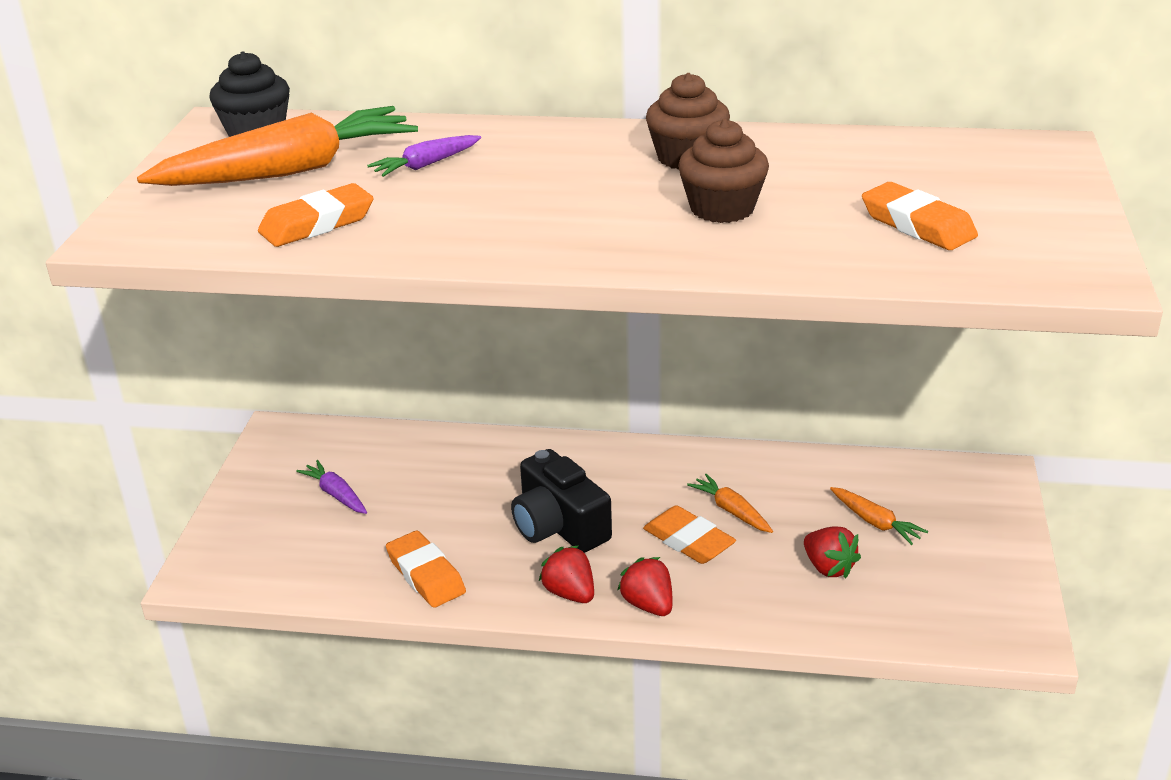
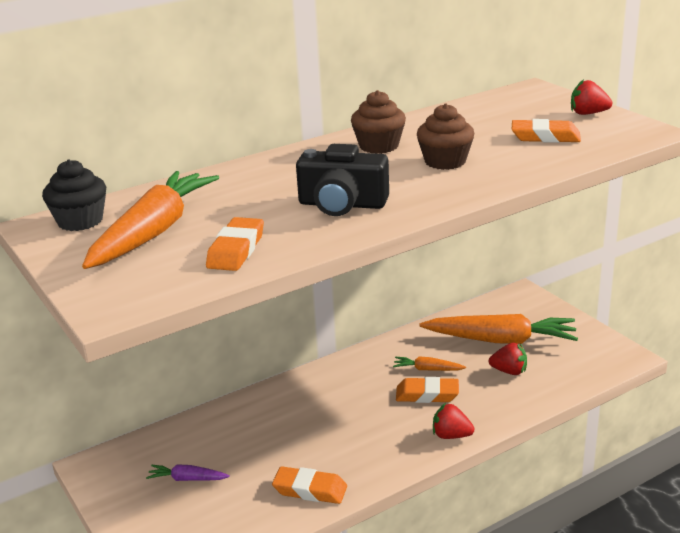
camera: 40 degrees left, 5 degrees down
(426, 165) = (238, 198): purple carrot -> none
(559, 526) = (349, 424): black camera -> black camera (342, 204)
(570, 593) = (404, 453): red strawberry -> red strawberry (588, 113)
(875, 522) = (501, 340): orange carrot -> orange carrot, size x2.22

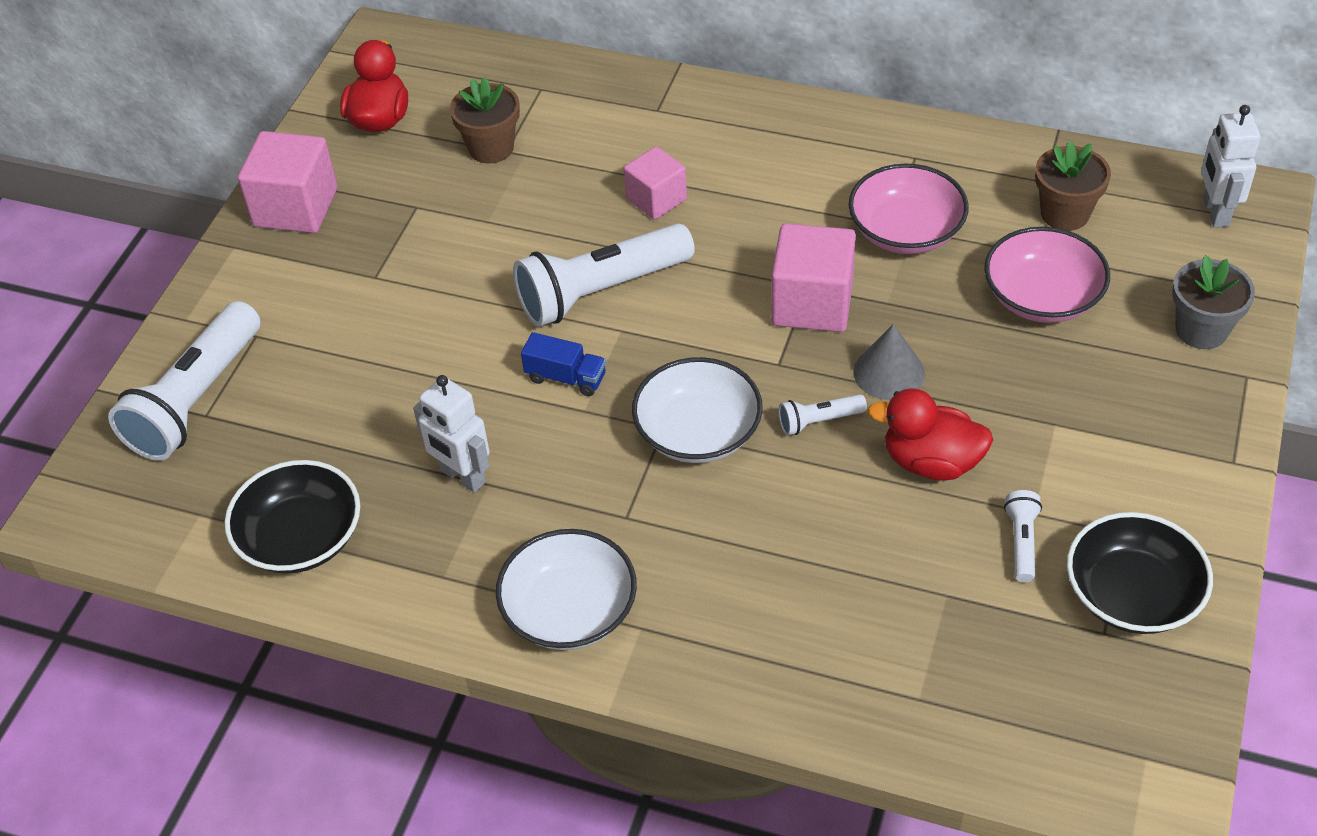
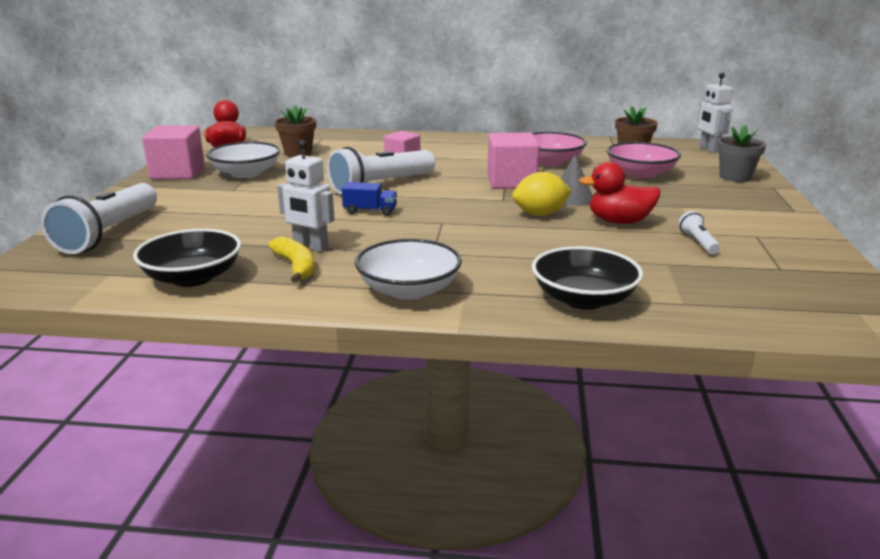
camera: 15 degrees left, 25 degrees down
(435, 529) = (296, 267): none -> yellow banana
(698, 432) = (465, 222): white bowl -> white bowl (246, 173)
(819, 421) = (540, 214): white flashlight -> yellow lemon
(1132, 595) = (783, 254): black bowl -> black bowl (583, 299)

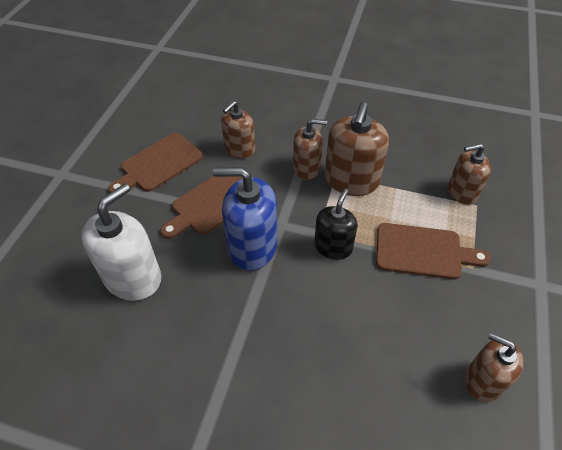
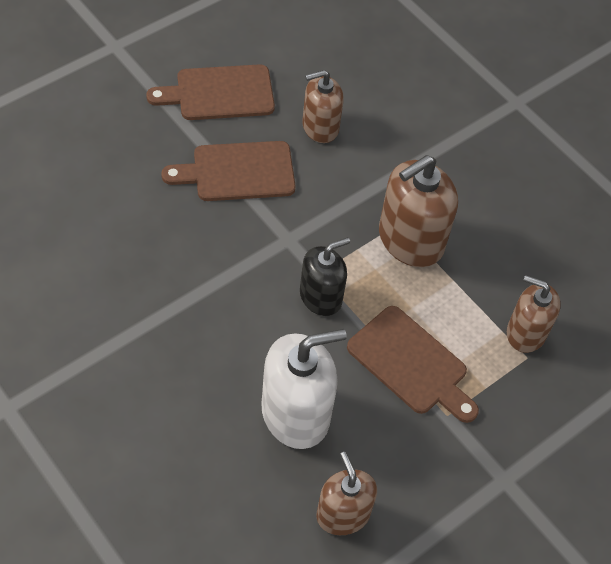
camera: 30 degrees right, 5 degrees up
(133, 277) = (102, 200): white soap dispenser -> white soap dispenser (295, 413)
(252, 246) = (239, 243): blue soap dispenser -> none
(306, 168) = (374, 195): brown soap dispenser -> none

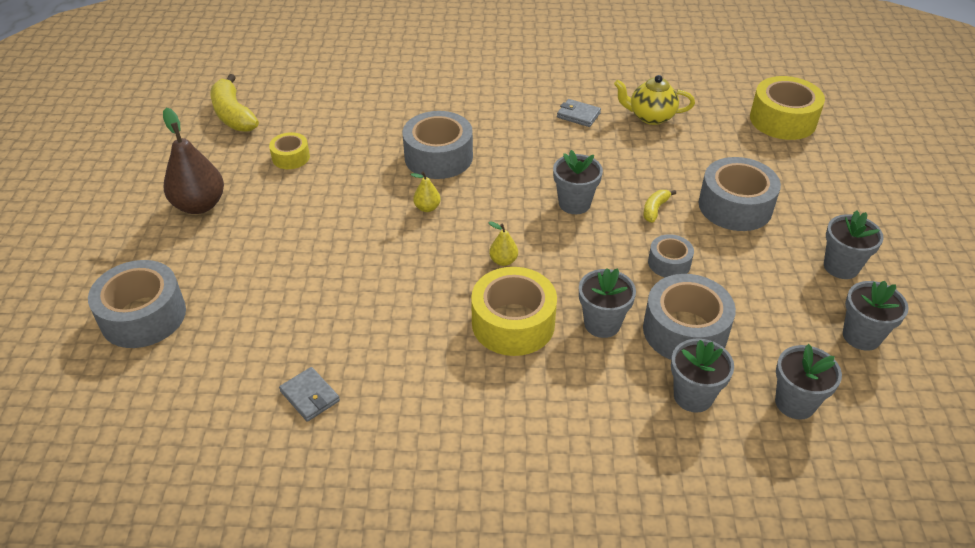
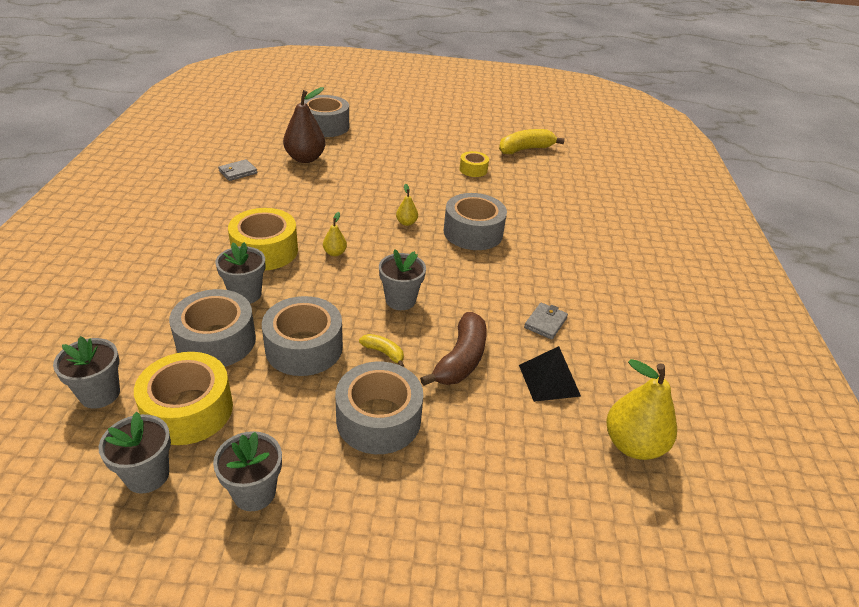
camera: 90 degrees right, 5 degrees down
(199, 205) = (422, 139): brown pear -> brown pear (305, 158)
(645, 163) = (461, 359): none -> brown banana
(650, 117) = (549, 380): yellow teapot -> black pyramid
(669, 263) = (304, 348): grey tape -> grey tape, size x1.84
(693, 396) = (145, 331): grey flower pot -> none
(700, 84) = (632, 444): none -> yellow pear
(782, 120) = (557, 521): yellow tape -> yellow tape (188, 410)

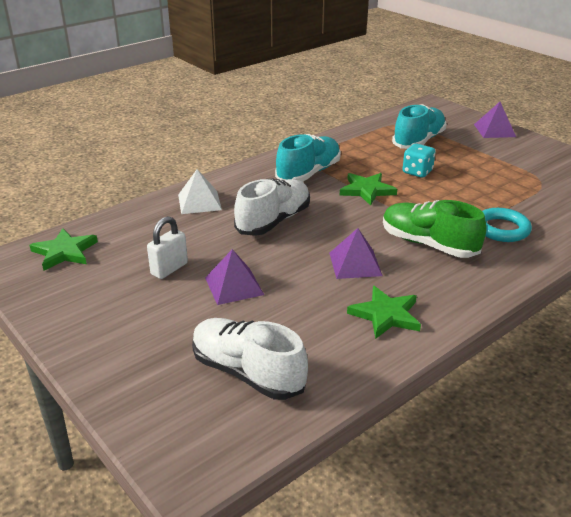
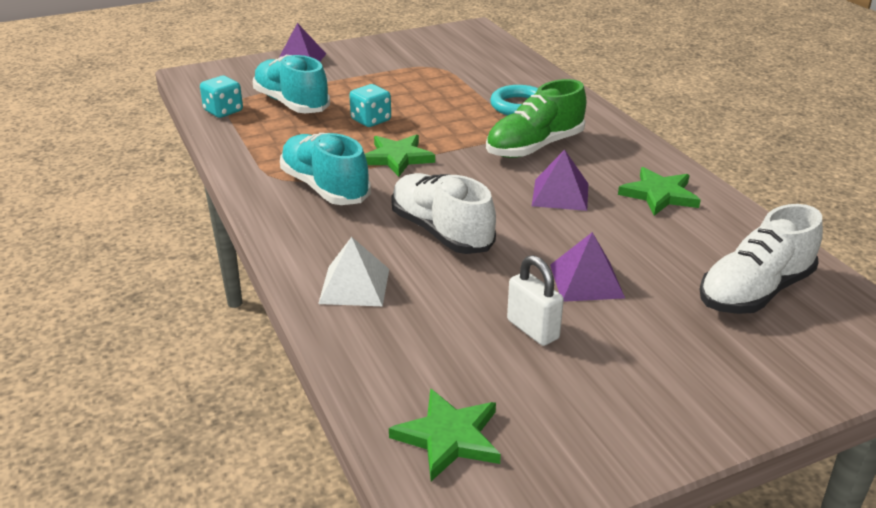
camera: 75 degrees left, 0 degrees up
(388, 123) = (223, 111): none -> turquoise dice

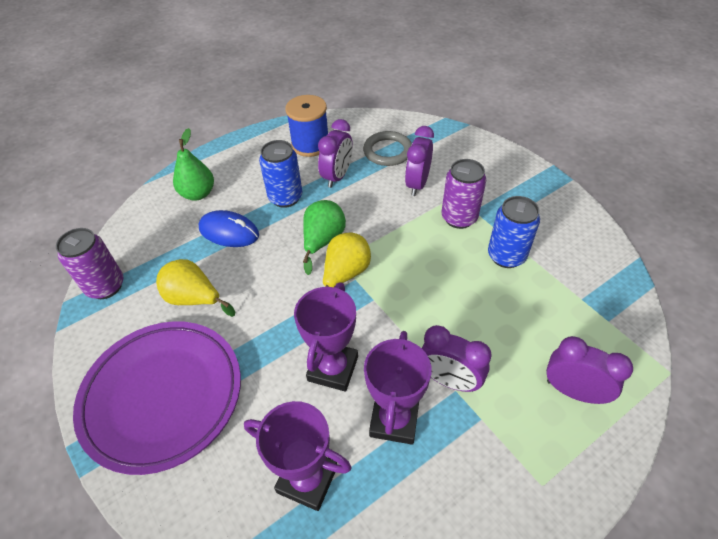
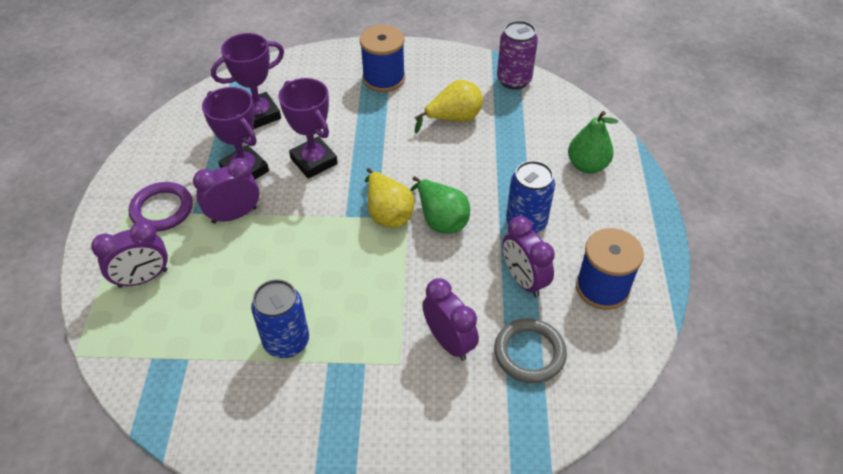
camera: 125 degrees right, 0 degrees up
(163, 396) = (384, 78): purple plate -> blue spool
(229, 232) = (512, 165): blue mouse -> none
(459, 218) = (367, 342): purple can -> none
(505, 451) = (162, 209): none -> purple ring

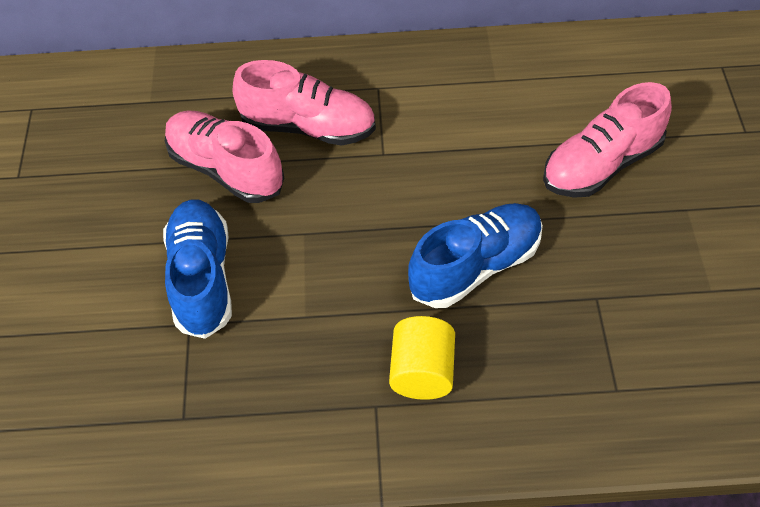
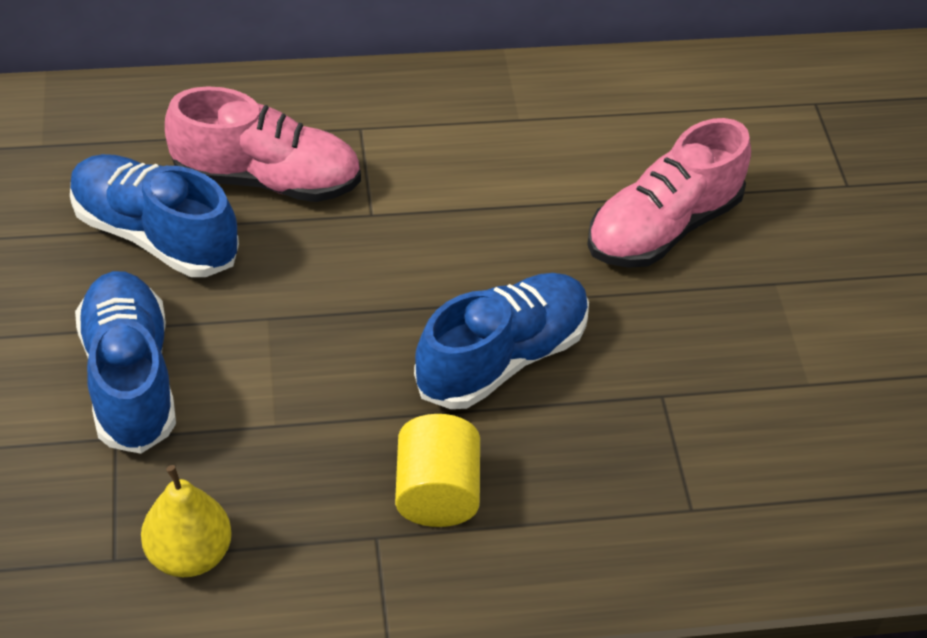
camera: 10 degrees left, 5 degrees down
(225, 169) = (154, 235): pink shoe -> blue shoe
(238, 415) = (189, 554): none -> yellow pear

====

Check every line above for the word "white" and copy those that have it.

● RESULT OF THE TASK:
(698, 432) = (465, 222): white bowl -> white bowl (246, 173)
(819, 421) = (540, 214): white flashlight -> yellow lemon
(133, 277) = (102, 200): white soap dispenser -> white soap dispenser (295, 413)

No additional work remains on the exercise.